Records for the exercise.
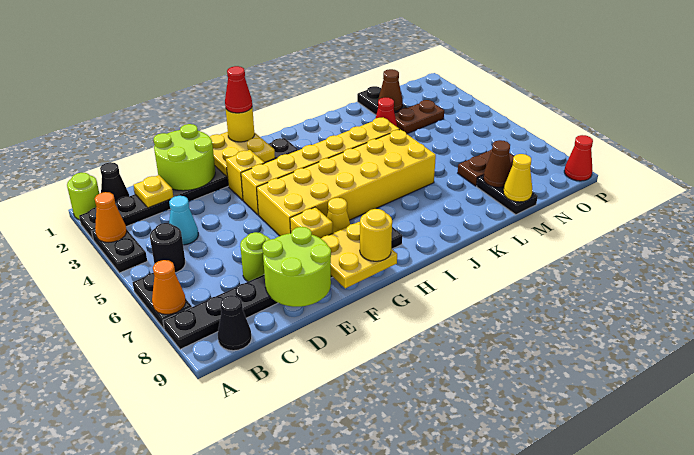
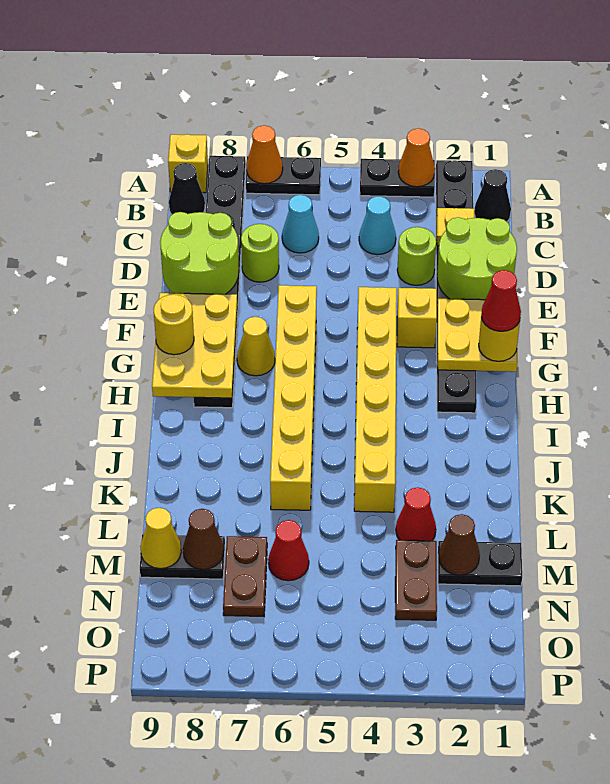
lime round brick A1 level 1 -> lime round brick D3 level 1
black round brick B5 level 1 -> none
none -> cyan cone C6 level 1
yellow brick F5:K6 level 1 -> yellow brick F6:K6 level 1
yellow brick F7 level 1 -> yellow brick A9 level 1
yellow plate F8:G9 level 2 -> yellow plate F8:H9 level 2
red cone P9 level 1 -> red cone M6 level 1

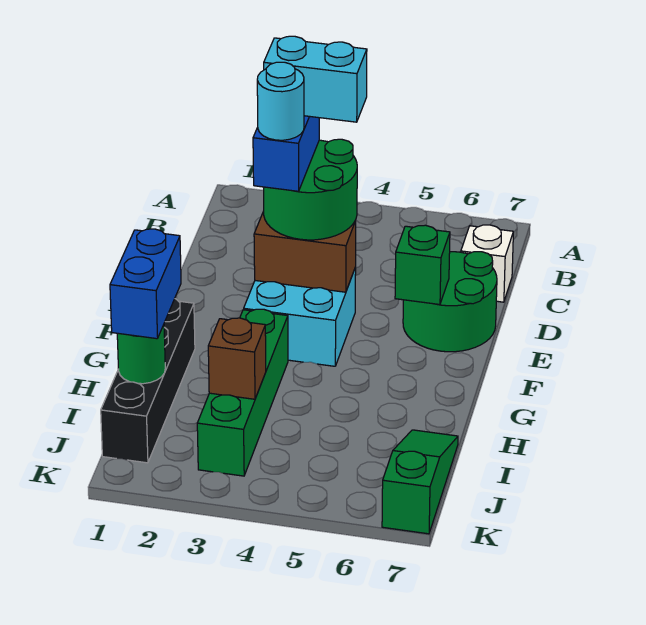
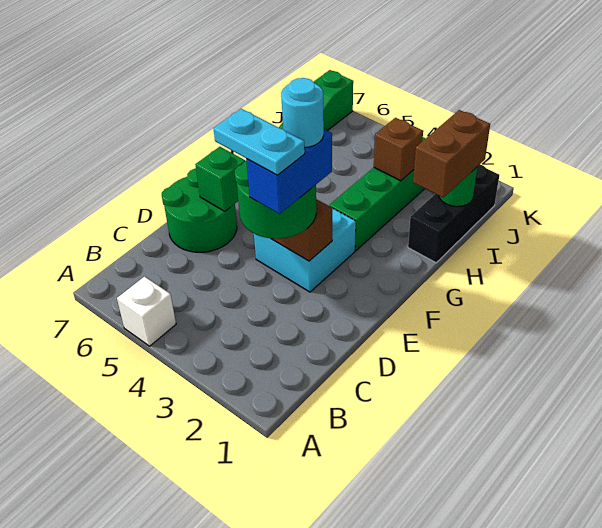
white brick C7 level 1 -> white brick A5 level 1
cyan brick D3:D4 level 5 -> cyan plate D3:D4 level 5
black brick G1:J1 level 1 -> black brick H1:J1 level 1
blue brick H1:I1 level 3 -> brown brick H1:I1 level 3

Activity. Write out, word for word, only the lines from the one containing "red cone P9 level 1 -> red cone M6 level 1" to the end of the data above; the pictures stay out.

Written reply.
red cone P9 level 1 -> red cone M6 level 1

white brick C7 level 1 -> white brick A5 level 1
cyan brick D3:D4 level 5 -> cyan plate D3:D4 level 5
black brick G1:J1 level 1 -> black brick H1:J1 level 1
blue brick H1:I1 level 3 -> brown brick H1:I1 level 3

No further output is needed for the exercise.